What to work on
Extract the text lines from every row below and copy each one unchanged, leaving out the pictures.

↓

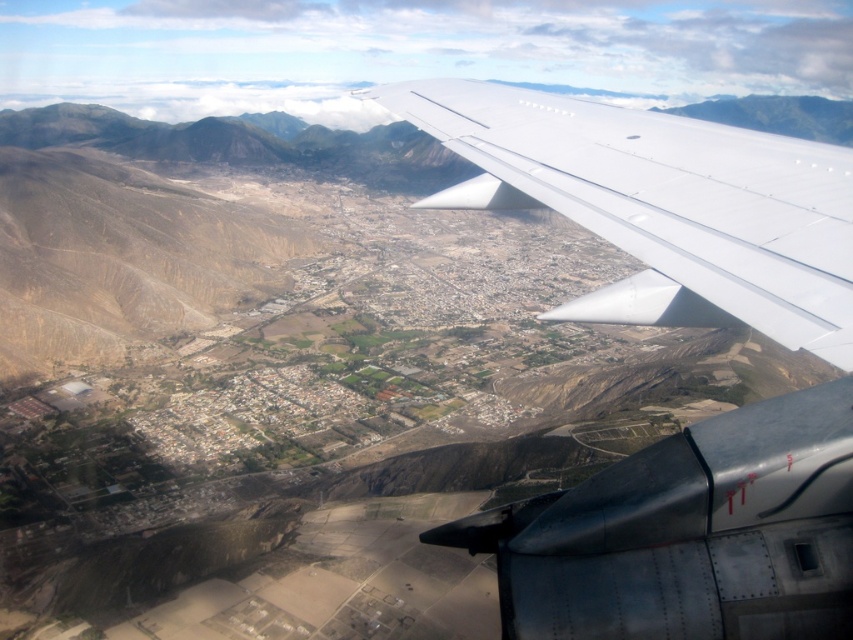
Who is shorter, white metallic wing at upper center or transparent plastic airplane window at lower right?

With less height is transparent plastic airplane window at lower right.

Does point (636, 280) come in front of point (799, 541)?

No, (636, 280) is further to viewer.

Image resolution: width=853 pixels, height=640 pixels. I want to click on white metallic wing at upper center, so click(x=679, y=324).

Image resolution: width=853 pixels, height=640 pixels. Identify the location of white metallic wing at upper center. (679, 324).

↑

Result below
Who is shorter, white metallic wing at upper center or transparent plastic airplane window at lower right?

With less height is transparent plastic airplane window at lower right.

Does point (636, 280) come in front of point (799, 541)?

No, (636, 280) is further to viewer.

Image resolution: width=853 pixels, height=640 pixels. I want to click on white metallic wing at upper center, so click(x=679, y=324).

Image resolution: width=853 pixels, height=640 pixels. Identify the location of white metallic wing at upper center. (679, 324).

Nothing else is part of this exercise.